**WORK ORDER**
Each record must be printed exactly as given.

-------

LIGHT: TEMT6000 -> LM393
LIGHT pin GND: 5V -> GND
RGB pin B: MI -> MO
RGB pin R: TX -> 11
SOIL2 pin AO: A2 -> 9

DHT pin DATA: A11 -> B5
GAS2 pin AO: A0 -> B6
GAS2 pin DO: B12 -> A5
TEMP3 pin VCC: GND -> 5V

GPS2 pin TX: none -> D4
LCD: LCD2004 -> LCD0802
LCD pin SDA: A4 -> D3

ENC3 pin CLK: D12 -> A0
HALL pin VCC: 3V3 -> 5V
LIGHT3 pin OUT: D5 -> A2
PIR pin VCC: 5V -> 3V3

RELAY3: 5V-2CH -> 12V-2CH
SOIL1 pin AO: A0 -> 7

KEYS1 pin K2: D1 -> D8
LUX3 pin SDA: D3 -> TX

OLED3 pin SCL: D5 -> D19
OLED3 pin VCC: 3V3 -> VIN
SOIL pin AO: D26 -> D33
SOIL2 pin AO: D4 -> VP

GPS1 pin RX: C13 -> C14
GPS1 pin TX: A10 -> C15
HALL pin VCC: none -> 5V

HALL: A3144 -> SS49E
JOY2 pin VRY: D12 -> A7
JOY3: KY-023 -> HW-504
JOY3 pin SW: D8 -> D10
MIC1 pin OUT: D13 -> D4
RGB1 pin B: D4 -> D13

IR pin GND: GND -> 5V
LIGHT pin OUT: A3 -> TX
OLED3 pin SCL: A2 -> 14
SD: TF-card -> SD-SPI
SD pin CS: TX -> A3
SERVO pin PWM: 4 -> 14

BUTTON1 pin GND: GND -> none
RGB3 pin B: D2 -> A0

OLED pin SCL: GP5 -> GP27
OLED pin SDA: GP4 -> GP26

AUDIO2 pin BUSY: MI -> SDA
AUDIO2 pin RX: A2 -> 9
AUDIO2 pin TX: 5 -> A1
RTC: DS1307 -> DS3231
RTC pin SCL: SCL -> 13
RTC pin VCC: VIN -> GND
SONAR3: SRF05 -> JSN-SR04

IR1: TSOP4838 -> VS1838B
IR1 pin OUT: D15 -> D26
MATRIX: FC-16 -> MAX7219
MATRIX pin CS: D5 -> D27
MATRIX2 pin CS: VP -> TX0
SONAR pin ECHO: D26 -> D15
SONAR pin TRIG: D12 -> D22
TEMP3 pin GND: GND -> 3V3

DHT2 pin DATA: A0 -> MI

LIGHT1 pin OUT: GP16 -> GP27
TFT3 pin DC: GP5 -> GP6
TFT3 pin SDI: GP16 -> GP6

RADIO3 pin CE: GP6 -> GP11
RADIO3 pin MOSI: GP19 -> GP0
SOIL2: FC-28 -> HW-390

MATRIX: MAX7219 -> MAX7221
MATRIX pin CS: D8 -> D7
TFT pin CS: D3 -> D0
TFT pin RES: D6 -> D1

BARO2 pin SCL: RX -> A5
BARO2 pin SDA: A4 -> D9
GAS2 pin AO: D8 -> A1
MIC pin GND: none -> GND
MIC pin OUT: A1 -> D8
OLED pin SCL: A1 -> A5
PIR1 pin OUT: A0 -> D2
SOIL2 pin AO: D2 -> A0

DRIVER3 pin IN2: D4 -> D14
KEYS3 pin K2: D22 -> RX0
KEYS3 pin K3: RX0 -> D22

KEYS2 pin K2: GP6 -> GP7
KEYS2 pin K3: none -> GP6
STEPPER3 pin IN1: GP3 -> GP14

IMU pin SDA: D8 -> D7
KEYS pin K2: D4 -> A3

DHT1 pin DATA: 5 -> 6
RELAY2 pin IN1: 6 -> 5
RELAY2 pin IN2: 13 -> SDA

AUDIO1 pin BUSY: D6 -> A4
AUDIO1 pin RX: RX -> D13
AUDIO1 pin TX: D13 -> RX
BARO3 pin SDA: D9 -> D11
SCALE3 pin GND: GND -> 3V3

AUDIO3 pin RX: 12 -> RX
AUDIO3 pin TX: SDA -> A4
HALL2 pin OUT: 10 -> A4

-------

**REPLY TO THE TASK**
LIGHT: TEMT6000 -> LM393
LIGHT pin GND: 5V -> GND
RGB pin B: MI -> MO
RGB pin R: TX -> 11
SOIL2 pin AO: A2 -> 9

DHT pin DATA: A11 -> B5
GAS2 pin AO: A0 -> B6
GAS2 pin DO: B12 -> A5
TEMP3 pin VCC: GND -> 5V

GPS2 pin TX: none -> D4
LCD: LCD2004 -> LCD0802
LCD pin SDA: A4 -> D3

ENC3 pin CLK: D12 -> A0
HALL pin VCC: 3V3 -> 5V
LIGHT3 pin OUT: D5 -> A2
PIR pin VCC: 5V -> 3V3

RELAY3: 5V-2CH -> 12V-2CH
SOIL1 pin AO: A0 -> 7

KEYS1 pin K2: D1 -> D8
LUX3 pin SDA: D3 -> TX

OLED3 pin SCL: D5 -> D19
OLED3 pin VCC: 3V3 -> VIN
SOIL pin AO: D26 -> D33
SOIL2 pin AO: D4 -> VP

GPS1 pin RX: C13 -> C14
GPS1 pin TX: A10 -> C15
HALL pin VCC: none -> 5V

HALL: A3144 -> SS49E
JOY2 pin VRY: D12 -> A7
JOY3: KY-023 -> HW-504
JOY3 pin SW: D8 -> D10
MIC1 pin OUT: D13 -> D4
RGB1 pin B: D4 -> D13

IR pin GND: GND -> 5V
LIGHT pin OUT: A3 -> TX
OLED3 pin SCL: A2 -> 14
SD: TF-card -> SD-SPI
SD pin CS: TX -> A3
SERVO pin PWM: 4 -> 14

BUTTON1 pin GND: GND -> none
RGB3 pin B: D2 -> A0

OLED pin SCL: GP5 -> GP27
OLED pin SDA: GP4 -> GP26

AUDIO2 pin BUSY: MI -> SDA
AUDIO2 pin RX: A2 -> 9
AUDIO2 pin TX: 5 -> A1
RTC: DS1307 -> DS3231
RTC pin SCL: SCL -> 13
RTC pin VCC: VIN -> GND
SONAR3: SRF05 -> JSN-SR04

IR1: TSOP4838 -> VS1838B
IR1 pin OUT: D15 -> D26
MATRIX: FC-16 -> MAX7219
MATRIX pin CS: D5 -> D27
MATRIX2 pin CS: VP -> TX0
SONAR pin ECHO: D26 -> D15
SONAR pin TRIG: D12 -> D22
TEMP3 pin GND: GND -> 3V3

DHT2 pin DATA: A0 -> MI

LIGHT1 pin OUT: GP16 -> GP27
TFT3 pin DC: GP5 -> GP6
TFT3 pin SDI: GP16 -> GP6

RADIO3 pin CE: GP6 -> GP11
RADIO3 pin MOSI: GP19 -> GP0
SOIL2: FC-28 -> HW-390

MATRIX: MAX7219 -> MAX7221
MATRIX pin CS: D8 -> D7
TFT pin CS: D3 -> D0
TFT pin RES: D6 -> D1

BARO2 pin SCL: RX -> A5
BARO2 pin SDA: A4 -> D9
GAS2 pin AO: D8 -> A1
MIC pin GND: none -> GND
MIC pin OUT: A1 -> D8
OLED pin SCL: A1 -> A5
PIR1 pin OUT: A0 -> D2
SOIL2 pin AO: D2 -> A0

DRIVER3 pin IN2: D4 -> D14
KEYS3 pin K2: D22 -> RX0
KEYS3 pin K3: RX0 -> D22

KEYS2 pin K2: GP6 -> GP7
KEYS2 pin K3: none -> GP6
STEPPER3 pin IN1: GP3 -> GP14

IMU pin SDA: D8 -> D7
KEYS pin K2: D4 -> A3

DHT1 pin DATA: 5 -> 6
RELAY2 pin IN1: 6 -> 5
RELAY2 pin IN2: 13 -> SDA

AUDIO1 pin BUSY: D6 -> A4
AUDIO1 pin RX: RX -> D13
AUDIO1 pin TX: D13 -> RX
BARO3 pin SDA: D9 -> D11
SCALE3 pin GND: GND -> 3V3

AUDIO3 pin RX: 12 -> RX
AUDIO3 pin TX: SDA -> A4
HALL2 pin OUT: 10 -> A4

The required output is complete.